◆ TO-DO ITEM: Use the entries below and reproduce exactly the lines from the one containing "tan 1x1 brick" down to the one containing "tan 2x2 tile [252,240,349,314]", both of them included.

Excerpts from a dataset
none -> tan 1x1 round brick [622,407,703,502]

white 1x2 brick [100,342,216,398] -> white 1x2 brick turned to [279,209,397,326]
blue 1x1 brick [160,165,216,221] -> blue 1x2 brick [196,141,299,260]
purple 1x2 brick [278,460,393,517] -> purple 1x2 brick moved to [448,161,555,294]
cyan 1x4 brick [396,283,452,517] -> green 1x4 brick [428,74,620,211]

* * *

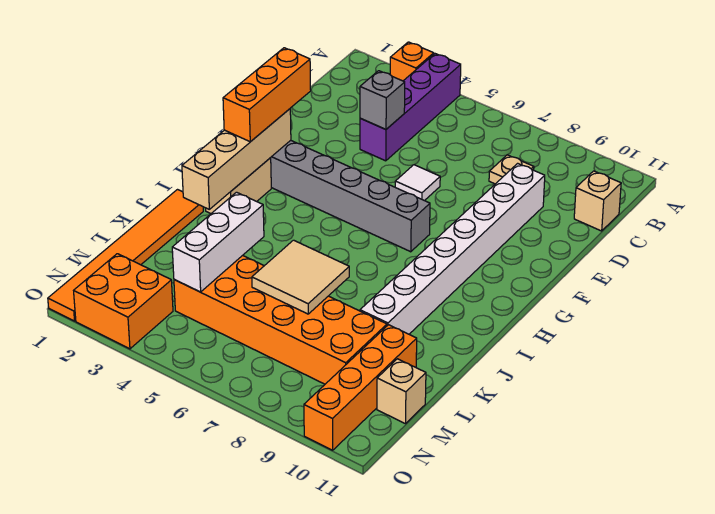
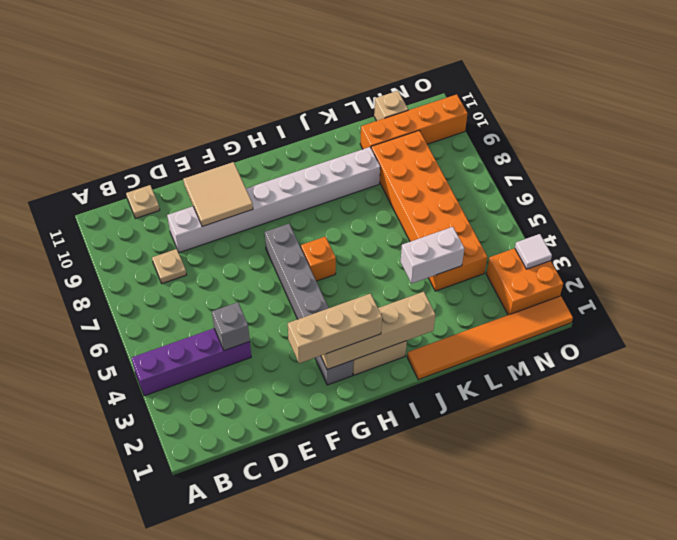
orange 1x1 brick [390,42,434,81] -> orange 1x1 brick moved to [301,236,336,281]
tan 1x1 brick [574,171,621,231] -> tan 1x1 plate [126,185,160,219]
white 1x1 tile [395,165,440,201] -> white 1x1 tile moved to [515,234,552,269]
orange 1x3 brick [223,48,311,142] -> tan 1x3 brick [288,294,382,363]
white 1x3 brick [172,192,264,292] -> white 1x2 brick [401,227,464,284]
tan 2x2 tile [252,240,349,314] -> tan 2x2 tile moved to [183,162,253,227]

◆ SOLUTION:
tan 1x1 brick [574,171,621,231] -> tan 1x1 plate [126,185,160,219]
white 1x1 tile [395,165,440,201] -> white 1x1 tile moved to [515,234,552,269]
orange 1x3 brick [223,48,311,142] -> tan 1x3 brick [288,294,382,363]
white 1x3 brick [172,192,264,292] -> white 1x2 brick [401,227,464,284]
tan 2x2 tile [252,240,349,314] -> tan 2x2 tile moved to [183,162,253,227]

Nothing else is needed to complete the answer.